## [PROBLEM DESCRIPTION]
Omit the images and retype the records verbatim.

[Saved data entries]
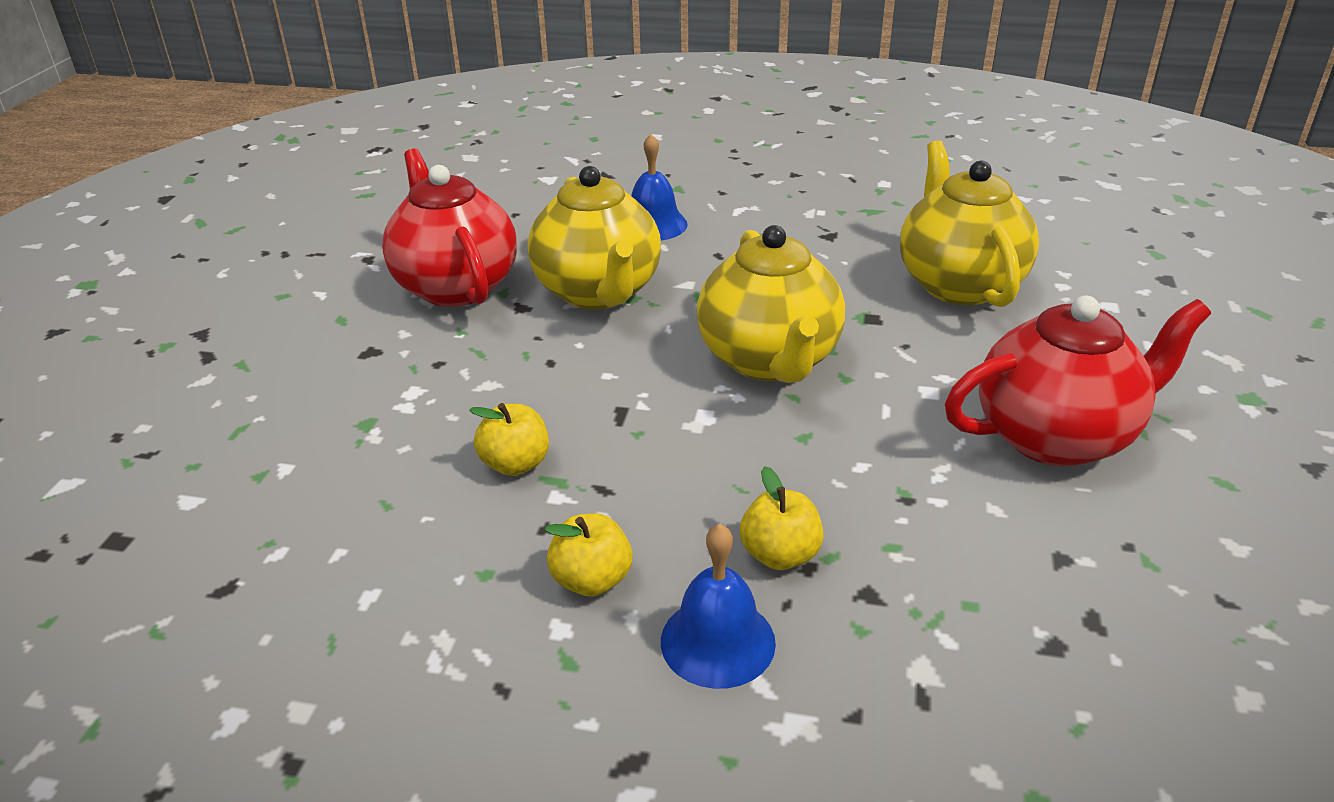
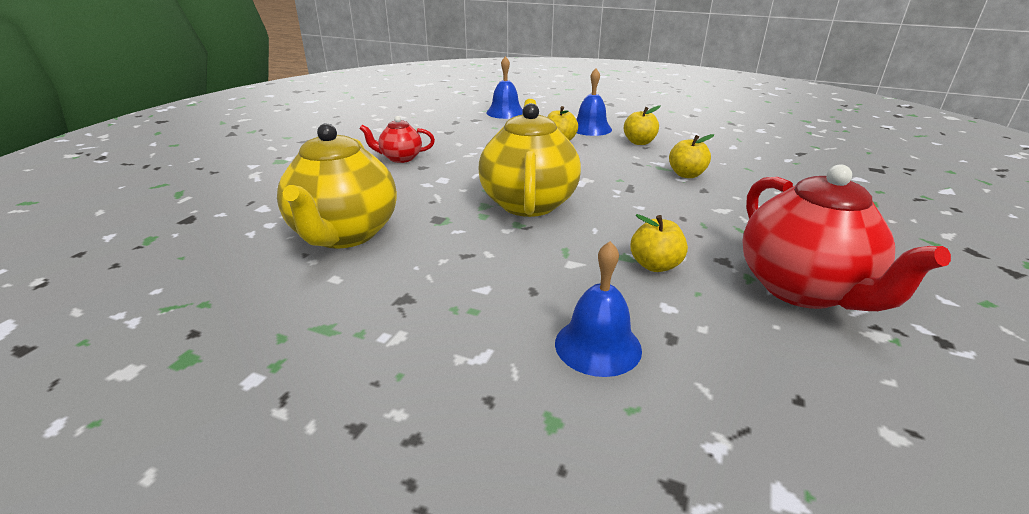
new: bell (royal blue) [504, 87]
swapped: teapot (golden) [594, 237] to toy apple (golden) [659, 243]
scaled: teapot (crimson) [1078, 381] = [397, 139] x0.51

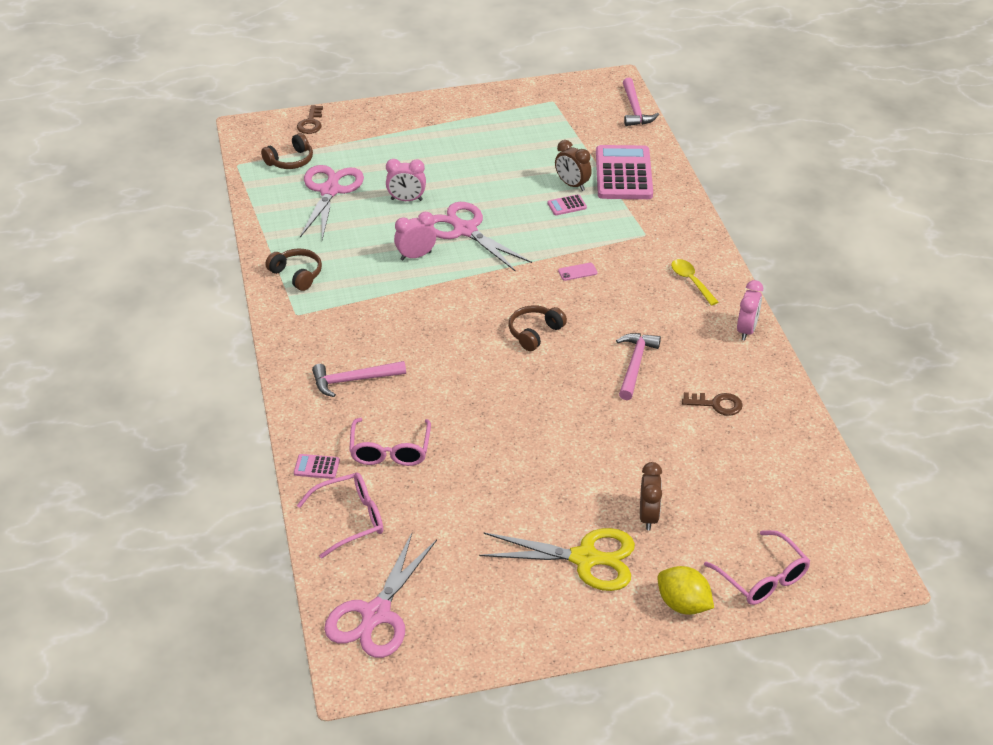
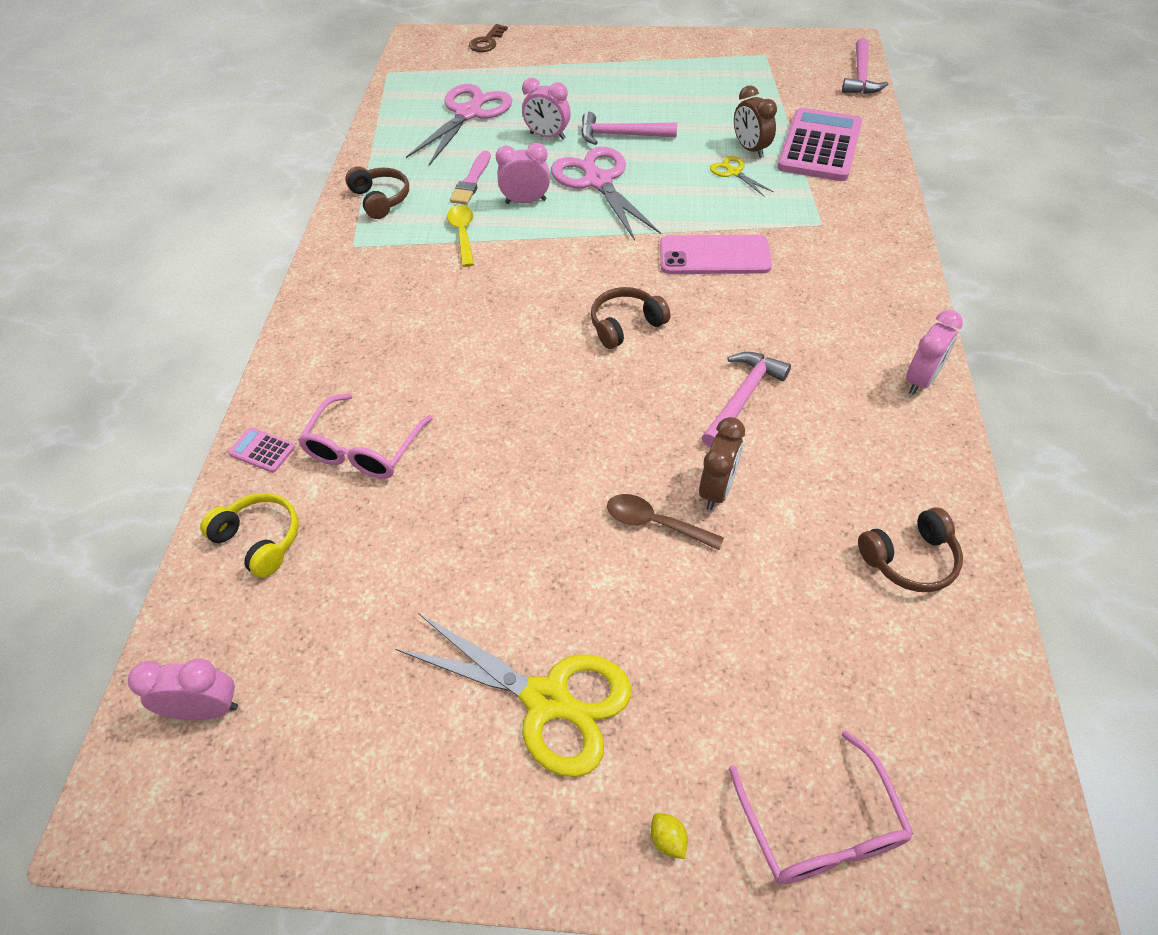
gone: door key (russet) [712, 404]
new: paint brush (rose-pink) [470, 177]; tablespoon (russet) [665, 522]
shifted: headphones (russet) [287, 151] to [910, 549]; tablespoon (golden) [694, 282] to [460, 236]; carpenter's hammer (rose-pink) [359, 379] to [629, 128]; clock (russet) [651, 496] to [722, 463]
swapped: calculator (rose-pink) [567, 204] to pair of scissors (golden) [742, 176]; spectacles (rose-pink) [340, 515] to headphones (golden) [249, 535]; pair of scissors (rose-pink) [380, 595] to clock (rose-pink) [183, 689]
scaled: mobile phone (rose-pink) [577, 272] = [716, 254] x2.25; toy lemon (golden) [685, 590] = [669, 836] x0.44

## [RESPONSE AREA]
new: bell (royal blue) [504, 87]
swapped: teapot (golden) [594, 237] to toy apple (golden) [659, 243]
scaled: teapot (crimson) [1078, 381] = [397, 139] x0.51

gone: door key (russet) [712, 404]
new: paint brush (rose-pink) [470, 177]; tablespoon (russet) [665, 522]
shifted: headphones (russet) [287, 151] to [910, 549]; tablespoon (golden) [694, 282] to [460, 236]; carpenter's hammer (rose-pink) [359, 379] to [629, 128]; clock (russet) [651, 496] to [722, 463]
swapped: calculator (rose-pink) [567, 204] to pair of scissors (golden) [742, 176]; spectacles (rose-pink) [340, 515] to headphones (golden) [249, 535]; pair of scissors (rose-pink) [380, 595] to clock (rose-pink) [183, 689]
scaled: mobile phone (rose-pink) [577, 272] = [716, 254] x2.25; toy lemon (golden) [685, 590] = [669, 836] x0.44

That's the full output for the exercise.